▸ **Records for the exercise**

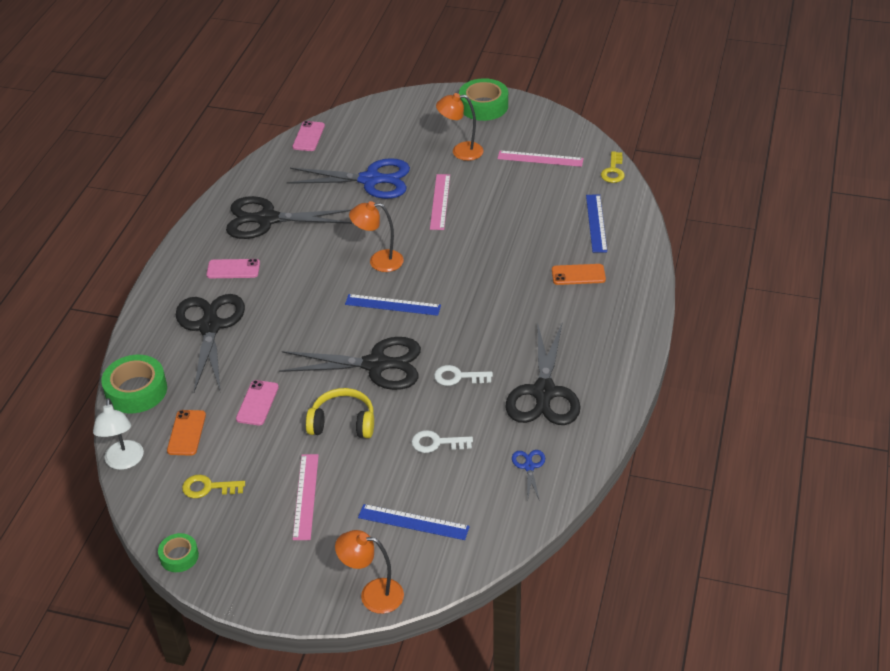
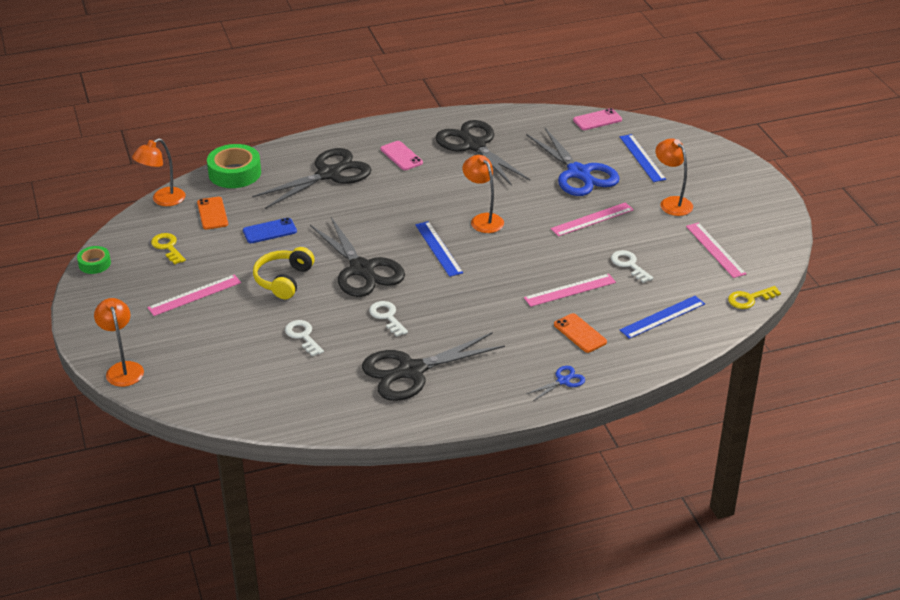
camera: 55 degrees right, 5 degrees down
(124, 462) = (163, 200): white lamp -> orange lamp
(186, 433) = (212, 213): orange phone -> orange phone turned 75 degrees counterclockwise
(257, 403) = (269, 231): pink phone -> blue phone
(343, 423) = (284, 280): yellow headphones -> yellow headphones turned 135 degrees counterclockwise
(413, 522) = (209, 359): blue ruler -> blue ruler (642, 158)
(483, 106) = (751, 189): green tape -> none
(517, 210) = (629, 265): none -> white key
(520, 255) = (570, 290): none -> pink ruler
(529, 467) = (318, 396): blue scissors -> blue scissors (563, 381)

▸ **Exercise goal**
Reproduce the entries above word for word. Pictures stay out.

▸ **Answer for the task**
camera: 55 degrees right, 5 degrees down
(124, 462) = (163, 200): white lamp -> orange lamp
(186, 433) = (212, 213): orange phone -> orange phone turned 75 degrees counterclockwise
(257, 403) = (269, 231): pink phone -> blue phone
(343, 423) = (284, 280): yellow headphones -> yellow headphones turned 135 degrees counterclockwise
(413, 522) = (209, 359): blue ruler -> blue ruler (642, 158)
(483, 106) = (751, 189): green tape -> none
(517, 210) = (629, 265): none -> white key
(520, 255) = (570, 290): none -> pink ruler
(529, 467) = (318, 396): blue scissors -> blue scissors (563, 381)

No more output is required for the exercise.